Go through the data from its first line and retype each line, stopping once the line containing "C10: none -> 100nF (+5V, GND)" has been retyped.
# # # #
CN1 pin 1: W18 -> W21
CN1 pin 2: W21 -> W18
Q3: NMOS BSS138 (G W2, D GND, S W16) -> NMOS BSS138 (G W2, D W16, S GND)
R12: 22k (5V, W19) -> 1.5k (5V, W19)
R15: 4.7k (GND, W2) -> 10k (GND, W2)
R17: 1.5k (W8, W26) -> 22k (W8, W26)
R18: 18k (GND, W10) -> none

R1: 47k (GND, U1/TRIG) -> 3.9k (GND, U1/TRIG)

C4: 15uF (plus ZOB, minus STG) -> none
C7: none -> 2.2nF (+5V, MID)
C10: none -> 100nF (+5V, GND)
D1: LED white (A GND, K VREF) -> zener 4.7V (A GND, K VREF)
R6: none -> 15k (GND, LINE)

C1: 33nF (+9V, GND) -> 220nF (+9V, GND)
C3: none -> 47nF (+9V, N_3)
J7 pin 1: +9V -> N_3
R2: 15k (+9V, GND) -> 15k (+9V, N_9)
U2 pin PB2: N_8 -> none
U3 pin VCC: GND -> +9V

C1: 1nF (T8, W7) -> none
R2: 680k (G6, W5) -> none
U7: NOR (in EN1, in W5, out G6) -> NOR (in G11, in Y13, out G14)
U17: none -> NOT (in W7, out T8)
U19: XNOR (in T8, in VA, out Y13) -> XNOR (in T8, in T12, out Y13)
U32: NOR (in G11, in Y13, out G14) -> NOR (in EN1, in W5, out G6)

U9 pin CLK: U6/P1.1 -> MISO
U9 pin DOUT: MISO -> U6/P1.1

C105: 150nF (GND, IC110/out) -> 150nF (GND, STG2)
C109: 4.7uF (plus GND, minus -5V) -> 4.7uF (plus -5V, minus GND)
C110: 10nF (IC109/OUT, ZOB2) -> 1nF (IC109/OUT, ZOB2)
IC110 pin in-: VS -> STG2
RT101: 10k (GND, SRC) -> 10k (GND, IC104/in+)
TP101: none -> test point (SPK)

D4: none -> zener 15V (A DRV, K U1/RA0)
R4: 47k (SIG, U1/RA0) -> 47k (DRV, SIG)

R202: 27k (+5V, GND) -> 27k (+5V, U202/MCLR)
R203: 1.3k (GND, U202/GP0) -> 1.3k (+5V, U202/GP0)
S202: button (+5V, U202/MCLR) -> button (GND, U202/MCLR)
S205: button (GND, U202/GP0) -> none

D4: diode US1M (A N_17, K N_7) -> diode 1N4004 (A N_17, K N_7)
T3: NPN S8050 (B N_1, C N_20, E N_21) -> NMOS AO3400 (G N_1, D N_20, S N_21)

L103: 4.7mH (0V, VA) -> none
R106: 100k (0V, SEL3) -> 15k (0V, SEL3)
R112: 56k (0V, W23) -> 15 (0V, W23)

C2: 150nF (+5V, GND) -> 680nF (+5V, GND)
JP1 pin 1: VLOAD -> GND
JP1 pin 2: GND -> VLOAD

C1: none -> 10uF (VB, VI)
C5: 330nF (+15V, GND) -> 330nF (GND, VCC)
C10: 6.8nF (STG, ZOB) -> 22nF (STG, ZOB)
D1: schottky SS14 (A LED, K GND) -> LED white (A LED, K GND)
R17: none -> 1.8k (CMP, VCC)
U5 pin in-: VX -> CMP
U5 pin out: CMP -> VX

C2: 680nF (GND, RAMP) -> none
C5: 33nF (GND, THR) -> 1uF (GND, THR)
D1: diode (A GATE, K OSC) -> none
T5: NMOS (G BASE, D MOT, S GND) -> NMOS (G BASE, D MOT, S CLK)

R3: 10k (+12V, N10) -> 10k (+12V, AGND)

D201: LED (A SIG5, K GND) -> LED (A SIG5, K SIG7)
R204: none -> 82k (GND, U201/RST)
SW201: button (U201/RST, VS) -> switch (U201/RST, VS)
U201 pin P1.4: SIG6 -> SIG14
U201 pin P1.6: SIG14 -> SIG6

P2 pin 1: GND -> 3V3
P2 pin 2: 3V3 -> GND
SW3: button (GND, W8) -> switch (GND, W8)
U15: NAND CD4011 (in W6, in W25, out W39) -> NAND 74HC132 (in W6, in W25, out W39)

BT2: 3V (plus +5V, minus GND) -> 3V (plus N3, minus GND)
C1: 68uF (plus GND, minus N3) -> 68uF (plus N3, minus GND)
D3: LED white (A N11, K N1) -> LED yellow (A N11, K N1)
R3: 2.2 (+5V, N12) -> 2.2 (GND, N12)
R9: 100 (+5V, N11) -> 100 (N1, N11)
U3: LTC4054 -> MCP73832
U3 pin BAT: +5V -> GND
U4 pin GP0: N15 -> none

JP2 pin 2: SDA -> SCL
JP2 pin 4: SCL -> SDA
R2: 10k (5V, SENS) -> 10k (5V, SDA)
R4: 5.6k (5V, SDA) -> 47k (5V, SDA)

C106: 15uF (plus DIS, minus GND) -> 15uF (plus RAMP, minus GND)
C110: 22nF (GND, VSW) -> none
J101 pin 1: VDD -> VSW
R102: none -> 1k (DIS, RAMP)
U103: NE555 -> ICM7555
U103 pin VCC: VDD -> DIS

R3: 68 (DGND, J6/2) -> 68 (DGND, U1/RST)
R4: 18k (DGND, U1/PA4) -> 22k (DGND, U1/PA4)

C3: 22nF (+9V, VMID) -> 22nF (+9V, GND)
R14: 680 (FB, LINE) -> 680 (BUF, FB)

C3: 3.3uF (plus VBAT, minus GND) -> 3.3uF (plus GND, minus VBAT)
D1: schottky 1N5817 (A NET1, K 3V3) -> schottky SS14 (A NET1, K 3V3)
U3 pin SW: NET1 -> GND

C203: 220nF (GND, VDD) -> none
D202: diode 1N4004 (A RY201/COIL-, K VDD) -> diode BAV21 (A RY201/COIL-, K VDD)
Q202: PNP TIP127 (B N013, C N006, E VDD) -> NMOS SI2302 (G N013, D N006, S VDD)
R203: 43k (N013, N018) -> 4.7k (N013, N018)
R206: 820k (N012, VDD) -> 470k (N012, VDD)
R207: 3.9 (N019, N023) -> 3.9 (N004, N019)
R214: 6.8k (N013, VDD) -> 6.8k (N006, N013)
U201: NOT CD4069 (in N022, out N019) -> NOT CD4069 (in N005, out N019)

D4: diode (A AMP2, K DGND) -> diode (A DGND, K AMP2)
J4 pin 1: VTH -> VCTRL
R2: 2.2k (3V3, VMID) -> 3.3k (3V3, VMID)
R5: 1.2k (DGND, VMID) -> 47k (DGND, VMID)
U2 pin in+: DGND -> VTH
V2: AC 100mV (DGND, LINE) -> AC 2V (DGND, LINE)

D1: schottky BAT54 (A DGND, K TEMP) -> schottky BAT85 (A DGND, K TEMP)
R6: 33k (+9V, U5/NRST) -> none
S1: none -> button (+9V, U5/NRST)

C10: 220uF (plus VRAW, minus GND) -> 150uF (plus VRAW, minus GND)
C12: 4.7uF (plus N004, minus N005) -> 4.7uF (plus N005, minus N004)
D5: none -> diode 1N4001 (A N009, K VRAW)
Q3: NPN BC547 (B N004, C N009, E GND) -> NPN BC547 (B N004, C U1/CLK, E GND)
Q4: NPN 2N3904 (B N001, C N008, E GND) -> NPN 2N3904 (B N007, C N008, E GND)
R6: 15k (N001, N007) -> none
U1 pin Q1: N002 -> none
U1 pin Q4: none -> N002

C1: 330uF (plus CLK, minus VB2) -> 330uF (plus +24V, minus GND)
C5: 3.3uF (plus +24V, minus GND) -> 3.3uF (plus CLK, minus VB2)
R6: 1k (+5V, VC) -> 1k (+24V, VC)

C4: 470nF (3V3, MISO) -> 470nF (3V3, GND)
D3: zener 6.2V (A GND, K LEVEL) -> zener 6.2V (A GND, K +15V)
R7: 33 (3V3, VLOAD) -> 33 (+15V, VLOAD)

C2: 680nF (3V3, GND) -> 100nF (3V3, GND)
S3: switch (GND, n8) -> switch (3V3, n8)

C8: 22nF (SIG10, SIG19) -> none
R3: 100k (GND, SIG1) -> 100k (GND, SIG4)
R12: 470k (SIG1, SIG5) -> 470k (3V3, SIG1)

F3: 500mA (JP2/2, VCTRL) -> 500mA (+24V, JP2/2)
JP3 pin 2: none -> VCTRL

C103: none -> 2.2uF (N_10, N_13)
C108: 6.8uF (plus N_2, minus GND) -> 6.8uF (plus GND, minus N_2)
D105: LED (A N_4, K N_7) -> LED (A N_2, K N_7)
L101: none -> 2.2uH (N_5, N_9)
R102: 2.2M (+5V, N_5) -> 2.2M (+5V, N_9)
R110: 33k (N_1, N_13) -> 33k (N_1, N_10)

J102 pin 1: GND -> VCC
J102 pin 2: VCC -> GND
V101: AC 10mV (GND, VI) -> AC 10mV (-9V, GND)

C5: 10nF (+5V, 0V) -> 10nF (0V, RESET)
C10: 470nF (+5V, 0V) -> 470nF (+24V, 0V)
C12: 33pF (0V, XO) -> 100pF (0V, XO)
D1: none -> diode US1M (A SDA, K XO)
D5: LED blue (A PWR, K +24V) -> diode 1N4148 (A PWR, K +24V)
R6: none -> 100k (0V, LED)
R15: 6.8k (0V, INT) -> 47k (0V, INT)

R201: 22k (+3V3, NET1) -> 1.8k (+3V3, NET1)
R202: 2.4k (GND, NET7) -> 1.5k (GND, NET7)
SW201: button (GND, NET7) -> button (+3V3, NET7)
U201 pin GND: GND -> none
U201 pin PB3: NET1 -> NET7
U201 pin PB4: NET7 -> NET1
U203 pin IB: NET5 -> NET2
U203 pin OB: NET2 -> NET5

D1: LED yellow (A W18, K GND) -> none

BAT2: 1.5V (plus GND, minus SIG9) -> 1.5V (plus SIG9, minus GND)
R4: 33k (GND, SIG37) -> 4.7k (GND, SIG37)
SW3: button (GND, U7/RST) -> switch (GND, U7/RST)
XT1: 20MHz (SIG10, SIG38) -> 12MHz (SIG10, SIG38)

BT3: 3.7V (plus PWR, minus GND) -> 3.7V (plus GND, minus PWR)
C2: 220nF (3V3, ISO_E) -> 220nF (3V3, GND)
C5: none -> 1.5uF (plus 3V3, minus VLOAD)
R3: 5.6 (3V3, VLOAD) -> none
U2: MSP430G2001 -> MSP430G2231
# # # #
ANSWER TO THIS PROBLEM:
CN1 pin 1: W18 -> W21
CN1 pin 2: W21 -> W18
Q3: NMOS BSS138 (G W2, D GND, S W16) -> NMOS BSS138 (G W2, D W16, S GND)
R12: 22k (5V, W19) -> 1.5k (5V, W19)
R15: 4.7k (GND, W2) -> 10k (GND, W2)
R17: 1.5k (W8, W26) -> 22k (W8, W26)
R18: 18k (GND, W10) -> none

R1: 47k (GND, U1/TRIG) -> 3.9k (GND, U1/TRIG)

C4: 15uF (plus ZOB, minus STG) -> none
C7: none -> 2.2nF (+5V, MID)
C10: none -> 100nF (+5V, GND)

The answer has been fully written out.